Image sets with object changes:

-----

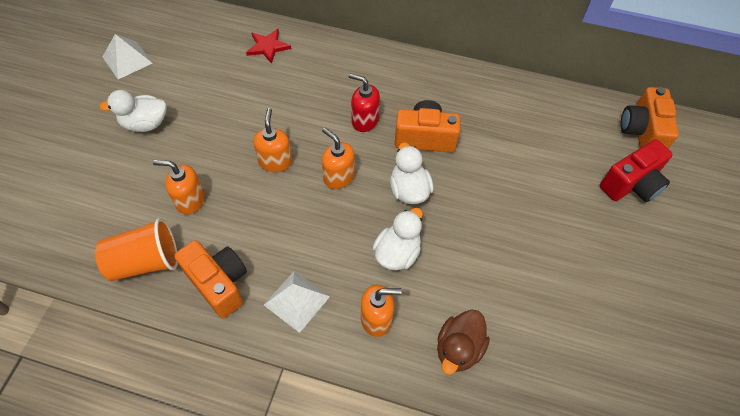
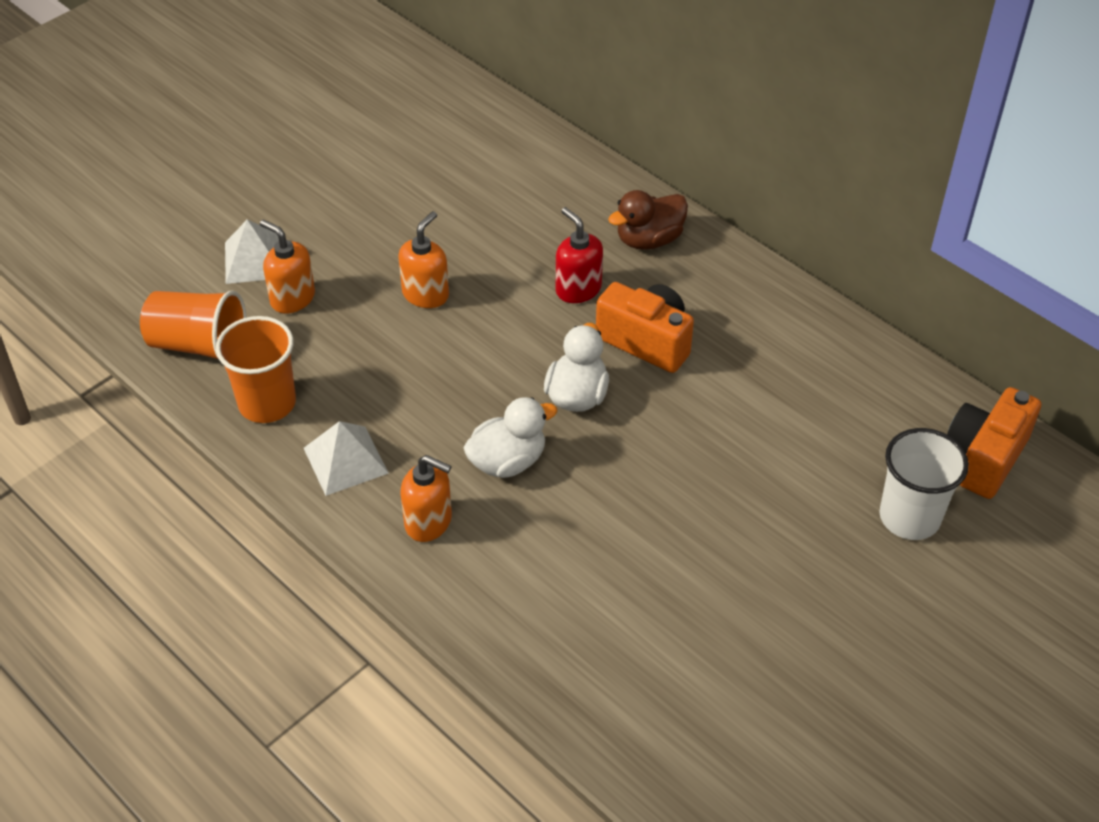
camera: 30 degrees right, 10 degrees down
(127, 60) = (320, 105): white pyramid -> white pyramid (255, 259)
(145, 124) = (294, 189): white duck -> none
(219, 283) = (267, 403): orange camera -> orange cup
(268, 47) = (511, 150): red star -> none
(338, 177) = (494, 343): orange soap dispenser -> none
(458, 349) = (508, 599): brown duck -> brown duck (649, 240)
(631, 184) = (909, 517): red camera -> white cup

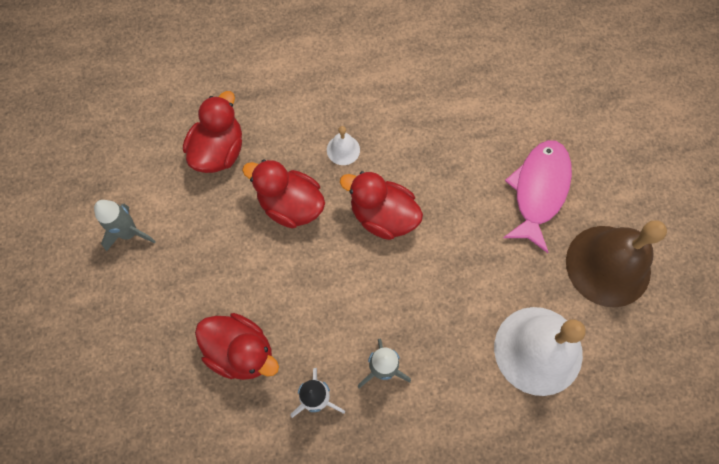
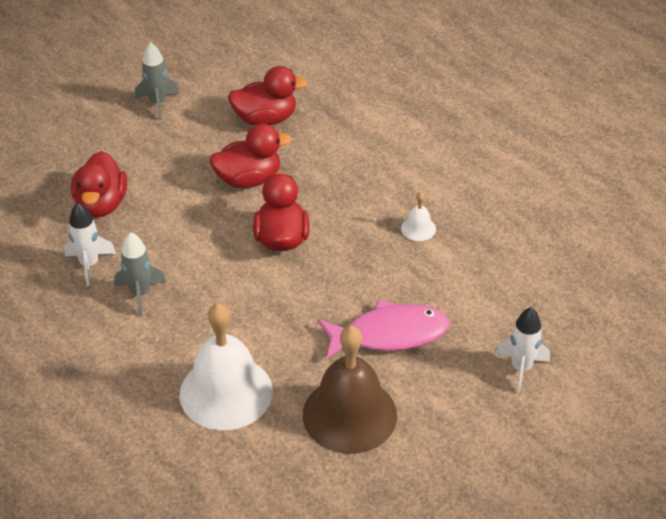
camera: 60 degrees right, 25 degrees down
(290, 205) = (248, 179): red duck -> red duck turned 75 degrees clockwise
(343, 150) = (326, 189): white bell -> white bell (418, 228)
(620, 120) = (521, 368): none -> white rocket

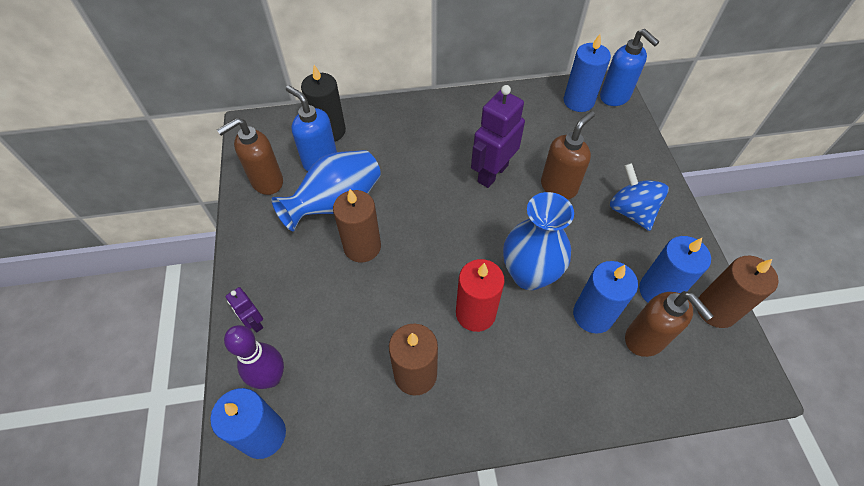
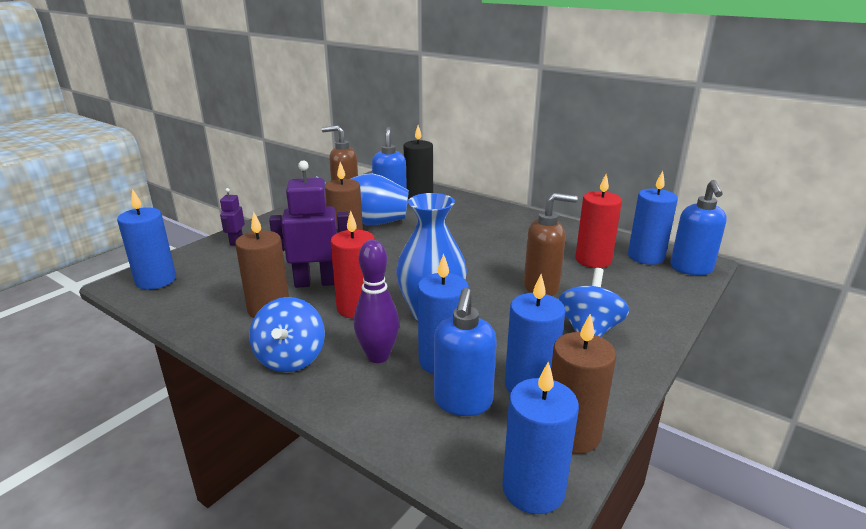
camera: 45 degrees right, 30 degrees down
(271, 378) = (201, 264): purple bowling pin -> purple bowling pin (378, 356)
(492, 173) = (497, 257): purple robot -> purple robot (316, 282)
(505, 405) = (291, 359): none -> blue spinning top
(554, 129) = (593, 260): none -> red candle
(645, 339) = (463, 402): brown soap dispenser -> blue soap dispenser
(744, 368) = (533, 489): none -> blue candle

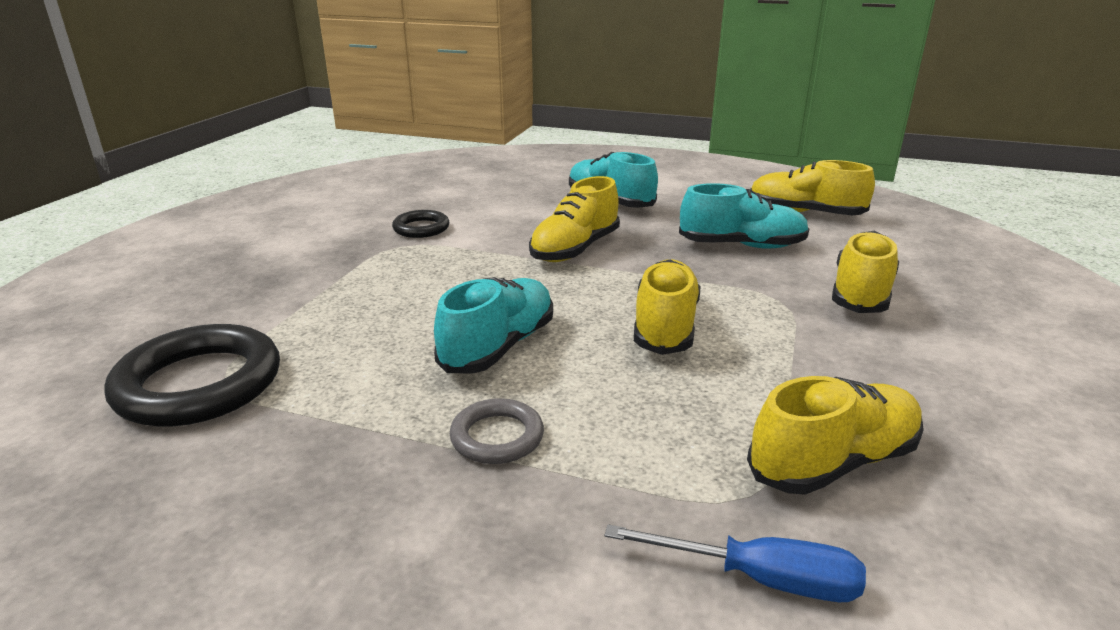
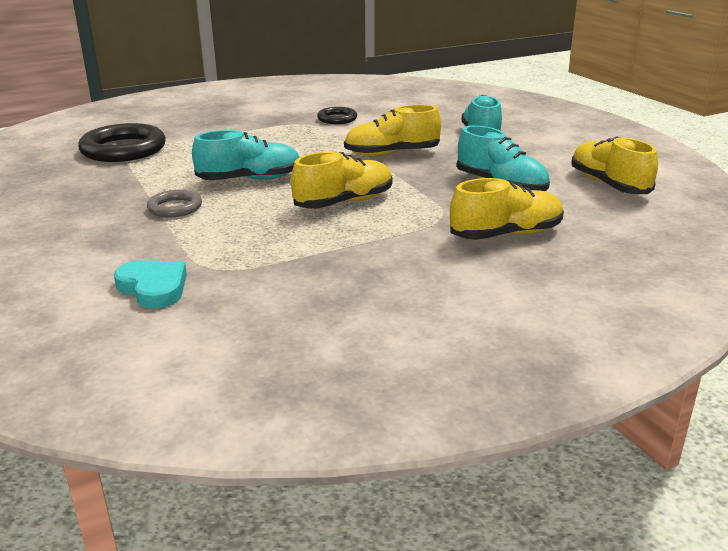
camera: 45 degrees right, 0 degrees up
(759, 578) = (154, 288): blue screwdriver -> turquoise heart
(833, 462) = (276, 278): yellow shoe -> none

-----

• _TASK GOAL_
From the entries, copy every line in which the string "orange" can be found.

• _PROBLEM SOLUTION_
(219, 283) = (267, 403): orange camera -> orange cup
(338, 177) = (494, 343): orange soap dispenser -> none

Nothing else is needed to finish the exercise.